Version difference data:
########################################

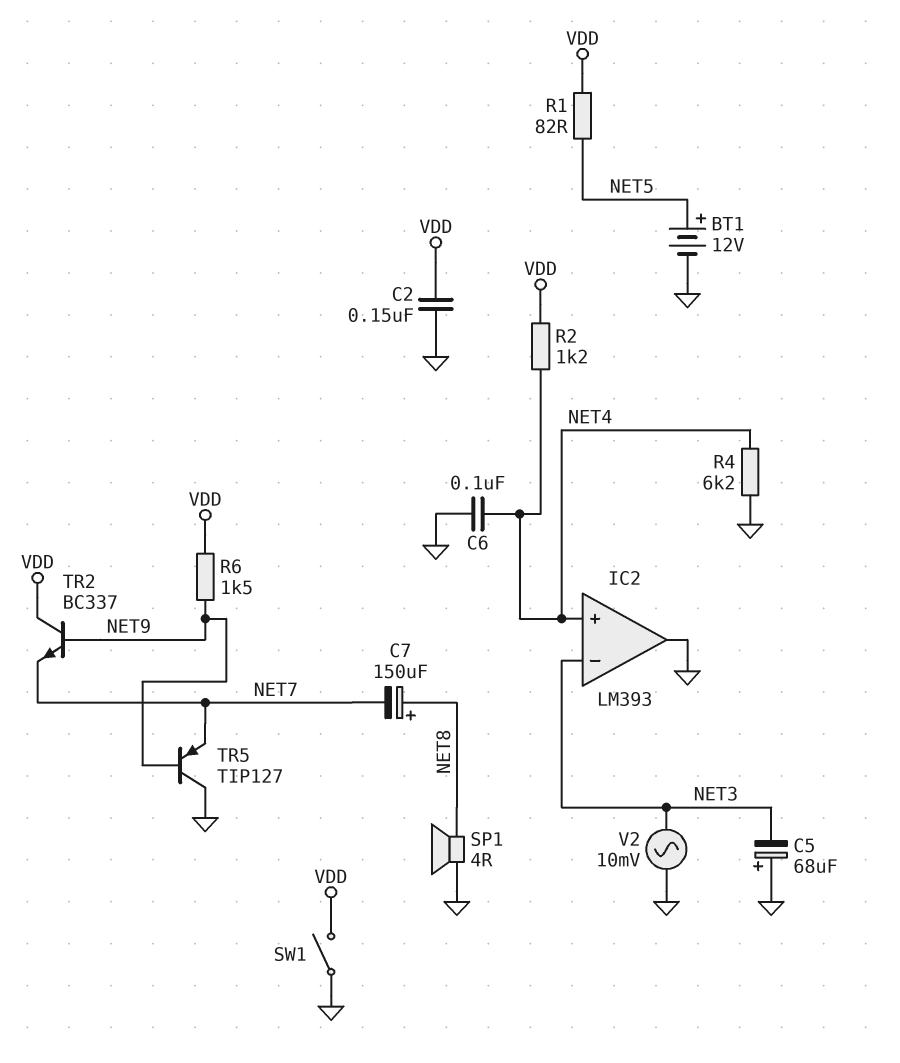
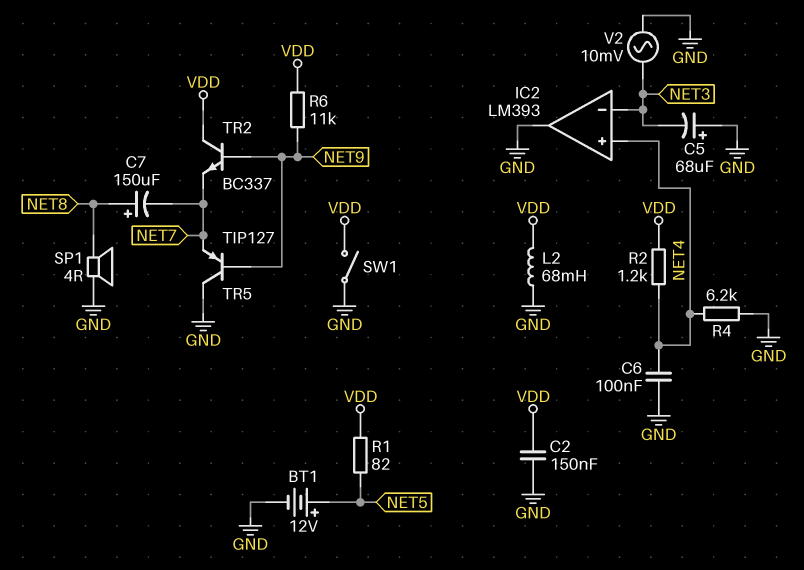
L2: none -> 68mH (GND, VDD)
R6: 1.5k (NET9, VDD) -> 11k (NET9, VDD)

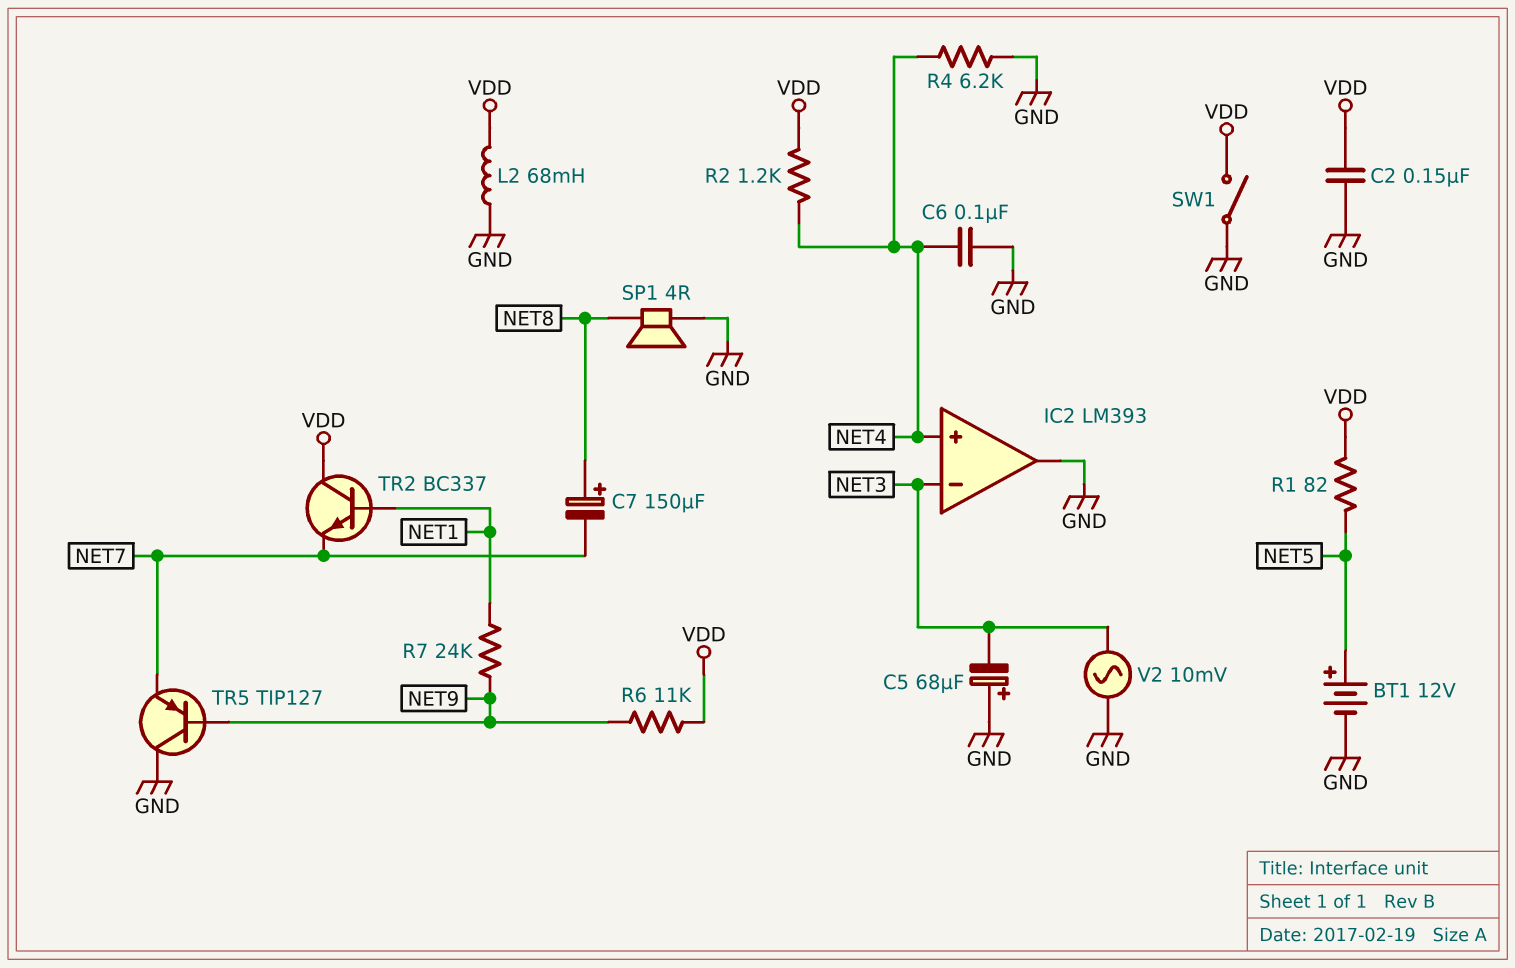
R7: none -> 24k (NET1, NET9)
TR2: NPN BC337 (B NET9, C VDD, E NET7) -> NPN BC337 (B NET1, C VDD, E NET7)

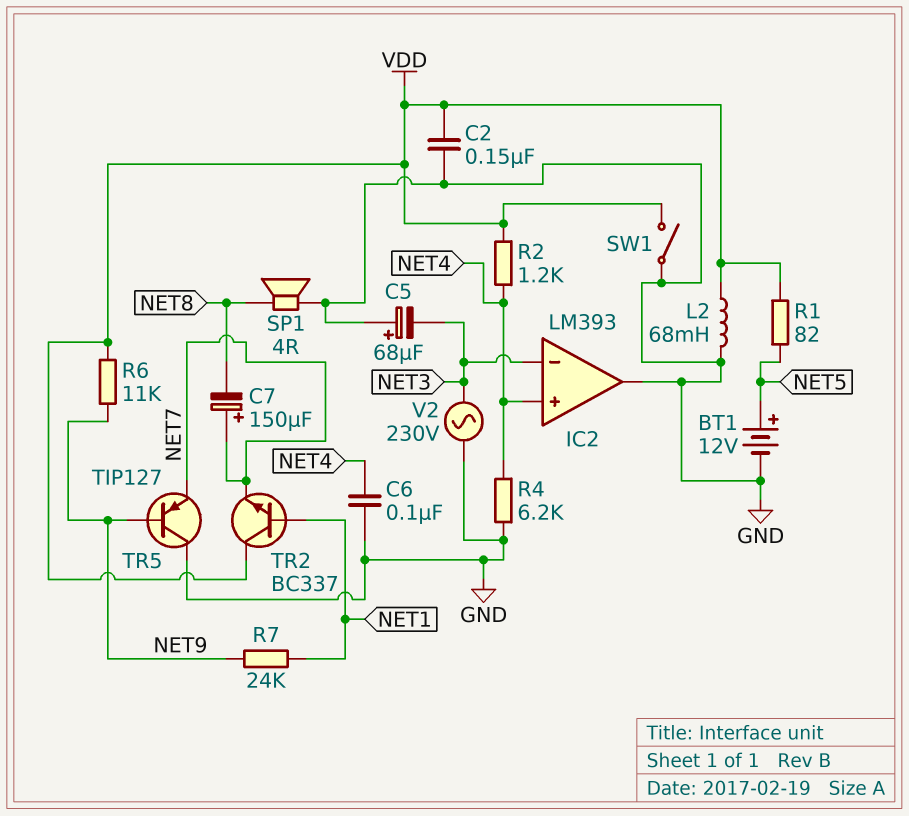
C7: 150uF (plus NET8, minus NET7) -> 150uF (plus NET7, minus NET8)
V2: AC 10mV (GND, NET3) -> AC 230V (GND, NET3)

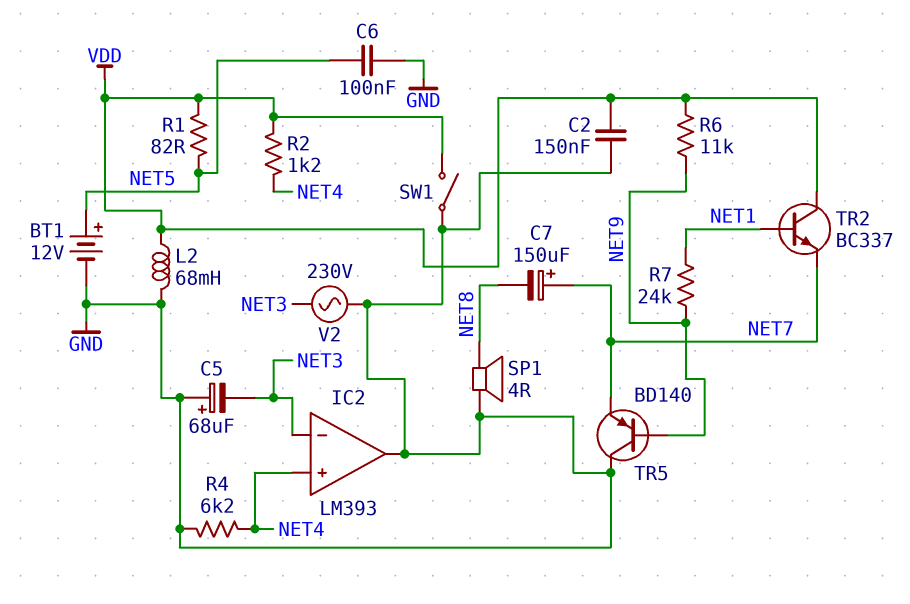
C6: 100nF (GND, NET4) -> 100nF (GND, NET5)
TR5: PNP TIP127 (B NET9, C GND, E NET7) -> PNP BD140 (B NET9, C GND, E NET7)

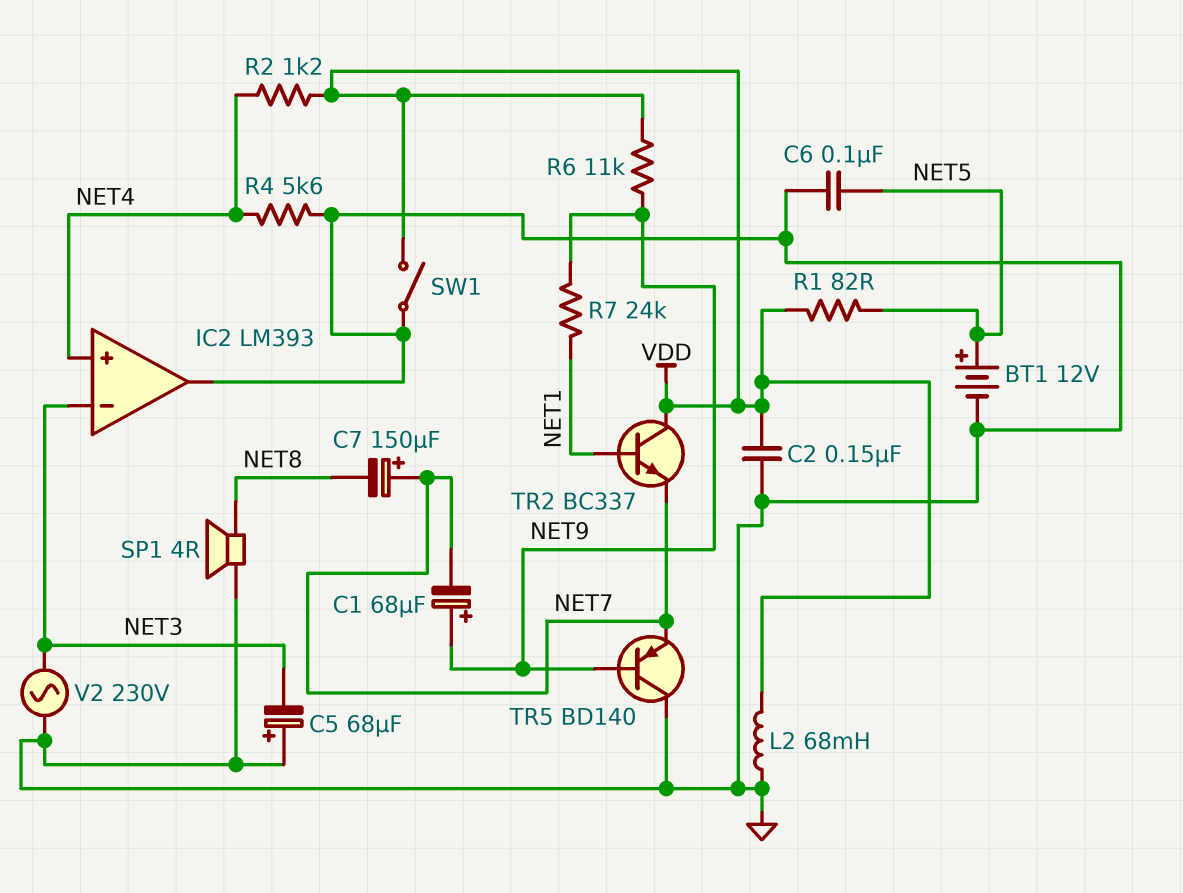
C1: none -> 68uF (plus NET9, minus NET7)
R4: 6.2k (GND, NET4) -> 5.6k (GND, NET4)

########################################

▶ **Task goal**
Count up the lines of the data that include "plus". Reply with a number only.

▶ **Response box**
2